━━━ INPUT DATA ━━━

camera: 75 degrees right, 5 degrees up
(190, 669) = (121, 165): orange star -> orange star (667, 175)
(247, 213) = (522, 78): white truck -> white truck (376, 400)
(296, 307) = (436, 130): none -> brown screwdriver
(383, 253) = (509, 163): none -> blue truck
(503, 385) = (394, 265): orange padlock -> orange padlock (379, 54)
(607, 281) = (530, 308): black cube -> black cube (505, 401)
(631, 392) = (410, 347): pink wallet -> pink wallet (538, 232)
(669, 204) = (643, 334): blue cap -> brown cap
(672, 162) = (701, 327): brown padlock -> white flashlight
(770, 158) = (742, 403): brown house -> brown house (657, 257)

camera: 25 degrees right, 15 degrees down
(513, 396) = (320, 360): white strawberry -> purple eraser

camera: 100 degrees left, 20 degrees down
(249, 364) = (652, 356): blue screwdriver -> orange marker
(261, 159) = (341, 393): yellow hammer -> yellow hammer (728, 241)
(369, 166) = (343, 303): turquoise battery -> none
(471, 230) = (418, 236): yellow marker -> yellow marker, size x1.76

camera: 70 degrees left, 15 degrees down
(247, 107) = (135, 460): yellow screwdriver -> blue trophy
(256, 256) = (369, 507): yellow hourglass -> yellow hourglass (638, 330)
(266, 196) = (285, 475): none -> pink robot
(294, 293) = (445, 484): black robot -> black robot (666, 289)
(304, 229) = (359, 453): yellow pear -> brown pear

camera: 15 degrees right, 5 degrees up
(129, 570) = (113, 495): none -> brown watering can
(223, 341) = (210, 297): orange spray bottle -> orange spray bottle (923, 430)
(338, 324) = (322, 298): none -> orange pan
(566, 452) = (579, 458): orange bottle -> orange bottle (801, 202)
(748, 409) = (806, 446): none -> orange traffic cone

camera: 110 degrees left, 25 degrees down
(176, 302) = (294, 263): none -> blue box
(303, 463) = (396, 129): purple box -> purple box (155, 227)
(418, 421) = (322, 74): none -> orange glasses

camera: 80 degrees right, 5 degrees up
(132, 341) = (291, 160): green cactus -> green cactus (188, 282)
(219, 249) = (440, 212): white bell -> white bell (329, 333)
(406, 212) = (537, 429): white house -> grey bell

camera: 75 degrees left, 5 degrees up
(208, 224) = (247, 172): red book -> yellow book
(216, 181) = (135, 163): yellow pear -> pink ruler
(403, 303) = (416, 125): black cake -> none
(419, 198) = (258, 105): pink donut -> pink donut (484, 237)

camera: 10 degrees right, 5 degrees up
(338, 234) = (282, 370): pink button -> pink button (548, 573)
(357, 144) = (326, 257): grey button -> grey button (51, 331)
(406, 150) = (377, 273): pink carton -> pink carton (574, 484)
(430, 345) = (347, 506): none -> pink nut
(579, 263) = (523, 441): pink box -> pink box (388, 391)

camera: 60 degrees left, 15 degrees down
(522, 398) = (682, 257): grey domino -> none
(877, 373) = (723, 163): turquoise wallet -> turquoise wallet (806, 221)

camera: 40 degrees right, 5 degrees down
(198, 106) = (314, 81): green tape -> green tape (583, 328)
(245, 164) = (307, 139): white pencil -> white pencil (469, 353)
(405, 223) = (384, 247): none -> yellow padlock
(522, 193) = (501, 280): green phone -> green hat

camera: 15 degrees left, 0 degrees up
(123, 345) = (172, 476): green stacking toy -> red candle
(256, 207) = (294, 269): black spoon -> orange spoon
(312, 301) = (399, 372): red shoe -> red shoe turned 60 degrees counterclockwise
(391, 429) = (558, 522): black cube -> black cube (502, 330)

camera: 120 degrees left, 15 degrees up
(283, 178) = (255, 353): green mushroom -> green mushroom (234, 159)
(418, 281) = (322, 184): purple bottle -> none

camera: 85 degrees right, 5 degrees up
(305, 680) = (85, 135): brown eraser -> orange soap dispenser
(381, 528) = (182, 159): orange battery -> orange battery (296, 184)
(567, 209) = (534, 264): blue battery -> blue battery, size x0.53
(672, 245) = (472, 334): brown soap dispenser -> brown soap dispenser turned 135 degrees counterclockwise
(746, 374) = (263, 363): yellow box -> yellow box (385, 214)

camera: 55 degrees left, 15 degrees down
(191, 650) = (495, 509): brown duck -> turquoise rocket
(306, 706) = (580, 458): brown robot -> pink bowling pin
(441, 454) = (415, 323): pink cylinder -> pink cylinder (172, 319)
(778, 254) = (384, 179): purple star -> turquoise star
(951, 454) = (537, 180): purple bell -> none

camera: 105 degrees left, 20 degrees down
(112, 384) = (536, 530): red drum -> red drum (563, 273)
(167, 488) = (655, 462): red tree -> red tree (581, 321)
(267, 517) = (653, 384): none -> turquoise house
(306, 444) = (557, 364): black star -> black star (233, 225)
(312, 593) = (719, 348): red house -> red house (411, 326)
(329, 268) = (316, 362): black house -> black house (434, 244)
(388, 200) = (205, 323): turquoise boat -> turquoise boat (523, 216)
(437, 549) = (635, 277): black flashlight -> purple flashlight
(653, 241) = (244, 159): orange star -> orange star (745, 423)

━━━

- WHAT THE TASK ASKS:
Only the lines from the one with "(329, 268) = (316, 362): black" to the end of the listing are wanted. Print them exactly, keeping both ends.

- REPLY TO THE TASK:
(329, 268) = (316, 362): black house -> black house (434, 244)
(388, 200) = (205, 323): turquoise boat -> turquoise boat (523, 216)
(437, 549) = (635, 277): black flashlight -> purple flashlight
(653, 241) = (244, 159): orange star -> orange star (745, 423)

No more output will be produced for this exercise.